-- What needs to be done --
Transcribe every record exactly as it appears.
### Exercise material ###
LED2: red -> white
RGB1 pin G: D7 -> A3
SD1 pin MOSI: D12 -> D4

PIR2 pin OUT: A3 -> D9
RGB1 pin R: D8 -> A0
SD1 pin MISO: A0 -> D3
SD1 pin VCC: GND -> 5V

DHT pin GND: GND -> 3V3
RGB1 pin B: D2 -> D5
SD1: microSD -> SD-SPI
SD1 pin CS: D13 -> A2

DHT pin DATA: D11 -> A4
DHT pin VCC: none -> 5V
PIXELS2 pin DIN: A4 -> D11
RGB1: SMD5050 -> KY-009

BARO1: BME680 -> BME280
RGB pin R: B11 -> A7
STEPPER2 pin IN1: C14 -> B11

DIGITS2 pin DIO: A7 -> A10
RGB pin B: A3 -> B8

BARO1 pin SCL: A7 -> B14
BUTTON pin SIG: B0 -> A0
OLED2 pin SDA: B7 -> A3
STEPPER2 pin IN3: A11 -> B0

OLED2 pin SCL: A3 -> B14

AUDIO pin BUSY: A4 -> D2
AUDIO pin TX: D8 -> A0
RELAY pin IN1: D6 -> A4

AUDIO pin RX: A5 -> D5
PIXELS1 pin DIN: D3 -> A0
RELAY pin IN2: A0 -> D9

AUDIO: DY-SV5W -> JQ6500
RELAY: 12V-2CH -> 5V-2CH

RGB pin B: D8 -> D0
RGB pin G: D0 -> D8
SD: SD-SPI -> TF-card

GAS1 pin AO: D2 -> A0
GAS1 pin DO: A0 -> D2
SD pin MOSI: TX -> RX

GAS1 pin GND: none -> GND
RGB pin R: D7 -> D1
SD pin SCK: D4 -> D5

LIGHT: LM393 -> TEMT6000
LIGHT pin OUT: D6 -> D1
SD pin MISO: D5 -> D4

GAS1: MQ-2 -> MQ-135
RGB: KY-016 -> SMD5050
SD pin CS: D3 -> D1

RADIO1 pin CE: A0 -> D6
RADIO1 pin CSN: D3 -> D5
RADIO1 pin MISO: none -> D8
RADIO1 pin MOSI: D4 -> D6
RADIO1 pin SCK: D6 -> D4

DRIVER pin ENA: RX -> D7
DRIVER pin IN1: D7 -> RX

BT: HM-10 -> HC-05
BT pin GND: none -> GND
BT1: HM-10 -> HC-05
###
-- Problem solution --
LED2: red -> white
RGB1 pin G: D7 -> A3
SD1 pin MOSI: D12 -> D4

PIR2 pin OUT: A3 -> D9
RGB1 pin R: D8 -> A0
SD1 pin MISO: A0 -> D3
SD1 pin VCC: GND -> 5V

DHT pin GND: GND -> 3V3
RGB1 pin B: D2 -> D5
SD1: microSD -> SD-SPI
SD1 pin CS: D13 -> A2

DHT pin DATA: D11 -> A4
DHT pin VCC: none -> 5V
PIXELS2 pin DIN: A4 -> D11
RGB1: SMD5050 -> KY-009

BARO1: BME680 -> BME280
RGB pin R: B11 -> A7
STEPPER2 pin IN1: C14 -> B11

DIGITS2 pin DIO: A7 -> A10
RGB pin B: A3 -> B8

BARO1 pin SCL: A7 -> B14
BUTTON pin SIG: B0 -> A0
OLED2 pin SDA: B7 -> A3
STEPPER2 pin IN3: A11 -> B0

OLED2 pin SCL: A3 -> B14

AUDIO pin BUSY: A4 -> D2
AUDIO pin TX: D8 -> A0
RELAY pin IN1: D6 -> A4

AUDIO pin RX: A5 -> D5
PIXELS1 pin DIN: D3 -> A0
RELAY pin IN2: A0 -> D9

AUDIO: DY-SV5W -> JQ6500
RELAY: 12V-2CH -> 5V-2CH

RGB pin B: D8 -> D0
RGB pin G: D0 -> D8
SD: SD-SPI -> TF-card

GAS1 pin AO: D2 -> A0
GAS1 pin DO: A0 -> D2
SD pin MOSI: TX -> RX

GAS1 pin GND: none -> GND
RGB pin R: D7 -> D1
SD pin SCK: D4 -> D5

LIGHT: LM393 -> TEMT6000
LIGHT pin OUT: D6 -> D1
SD pin MISO: D5 -> D4

GAS1: MQ-2 -> MQ-135
RGB: KY-016 -> SMD5050
SD pin CS: D3 -> D1

RADIO1 pin CE: A0 -> D6
RADIO1 pin CSN: D3 -> D5
RADIO1 pin MISO: none -> D8
RADIO1 pin MOSI: D4 -> D6
RADIO1 pin SCK: D6 -> D4

DRIVER pin ENA: RX -> D7
DRIVER pin IN1: D7 -> RX

BT: HM-10 -> HC-05
BT pin GND: none -> GND
BT1: HM-10 -> HC-05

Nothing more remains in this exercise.